- **Task**: Find the line containing "green semicircle: (341, 295)" in the listing below. Repeat it exactly, along with each following line up to and including the one containing "brown semicircle: (301, 392)".

- **Dataset records**:
--- START ---

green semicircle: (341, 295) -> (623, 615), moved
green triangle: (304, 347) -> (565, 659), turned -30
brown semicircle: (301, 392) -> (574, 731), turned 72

--- END ---
--- START ---

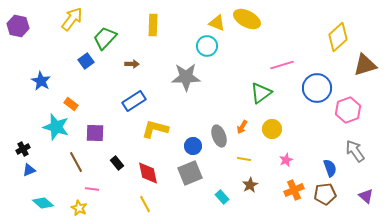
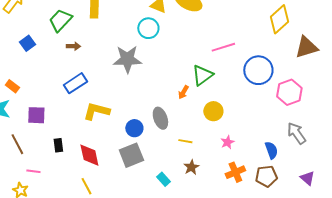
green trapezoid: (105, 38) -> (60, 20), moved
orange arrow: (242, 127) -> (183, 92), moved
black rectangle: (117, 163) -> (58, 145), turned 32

--- END ---

- **Task output**:
green semicircle: (341, 295) -> (623, 615), moved
green triangle: (304, 347) -> (565, 659), turned -30
brown semicircle: (301, 392) -> (574, 731), turned 72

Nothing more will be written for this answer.